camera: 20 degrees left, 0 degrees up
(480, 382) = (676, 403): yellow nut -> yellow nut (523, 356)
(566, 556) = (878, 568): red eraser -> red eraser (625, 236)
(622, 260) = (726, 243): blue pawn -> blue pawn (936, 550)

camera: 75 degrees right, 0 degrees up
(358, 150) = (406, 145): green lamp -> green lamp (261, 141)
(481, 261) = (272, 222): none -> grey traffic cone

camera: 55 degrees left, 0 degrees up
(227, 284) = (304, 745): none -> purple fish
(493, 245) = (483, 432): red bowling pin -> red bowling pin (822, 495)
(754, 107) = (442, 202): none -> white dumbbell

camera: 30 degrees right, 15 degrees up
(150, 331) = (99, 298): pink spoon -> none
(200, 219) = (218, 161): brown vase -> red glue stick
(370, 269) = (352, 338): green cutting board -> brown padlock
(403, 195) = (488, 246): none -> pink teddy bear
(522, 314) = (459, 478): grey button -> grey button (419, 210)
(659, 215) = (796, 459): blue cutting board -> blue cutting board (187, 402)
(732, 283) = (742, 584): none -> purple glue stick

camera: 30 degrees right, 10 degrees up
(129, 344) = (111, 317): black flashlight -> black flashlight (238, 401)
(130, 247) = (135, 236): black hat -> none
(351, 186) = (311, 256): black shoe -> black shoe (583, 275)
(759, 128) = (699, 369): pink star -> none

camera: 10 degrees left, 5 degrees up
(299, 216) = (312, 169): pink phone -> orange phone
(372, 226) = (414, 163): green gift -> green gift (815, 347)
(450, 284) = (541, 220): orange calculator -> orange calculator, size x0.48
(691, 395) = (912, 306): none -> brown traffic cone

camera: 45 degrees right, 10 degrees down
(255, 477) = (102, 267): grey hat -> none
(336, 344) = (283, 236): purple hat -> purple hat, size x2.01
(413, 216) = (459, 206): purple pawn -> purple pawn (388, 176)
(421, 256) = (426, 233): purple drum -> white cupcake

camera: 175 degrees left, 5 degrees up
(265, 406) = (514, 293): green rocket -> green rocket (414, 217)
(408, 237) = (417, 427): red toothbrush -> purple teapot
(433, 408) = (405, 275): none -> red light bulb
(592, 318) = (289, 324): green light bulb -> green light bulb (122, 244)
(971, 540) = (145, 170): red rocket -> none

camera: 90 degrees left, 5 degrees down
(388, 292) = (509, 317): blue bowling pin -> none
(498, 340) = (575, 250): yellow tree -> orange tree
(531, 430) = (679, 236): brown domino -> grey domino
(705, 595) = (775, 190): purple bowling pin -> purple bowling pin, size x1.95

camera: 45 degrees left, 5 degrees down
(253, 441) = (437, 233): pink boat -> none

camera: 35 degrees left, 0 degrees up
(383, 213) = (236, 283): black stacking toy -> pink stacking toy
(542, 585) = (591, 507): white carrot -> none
:::
_About this task_
Lines are to be repeated exactly from the one that contains "(421, 256) = (426, 233): purple" through the last line of the listing, with both ends kept and no others added.

_Written response_
(421, 256) = (426, 233): purple drum -> white cupcake

camera: 175 degrees left, 5 degrees up
(265, 406) = (514, 293): green rocket -> green rocket (414, 217)
(408, 237) = (417, 427): red toothbrush -> purple teapot
(433, 408) = (405, 275): none -> red light bulb
(592, 318) = (289, 324): green light bulb -> green light bulb (122, 244)
(971, 540) = (145, 170): red rocket -> none

camera: 90 degrees left, 5 degrees down
(388, 292) = (509, 317): blue bowling pin -> none
(498, 340) = (575, 250): yellow tree -> orange tree
(531, 430) = (679, 236): brown domino -> grey domino
(705, 595) = (775, 190): purple bowling pin -> purple bowling pin, size x1.95

camera: 45 degrees left, 5 degrees down
(253, 441) = (437, 233): pink boat -> none

camera: 35 degrees left, 0 degrees up
(383, 213) = (236, 283): black stacking toy -> pink stacking toy
(542, 585) = (591, 507): white carrot -> none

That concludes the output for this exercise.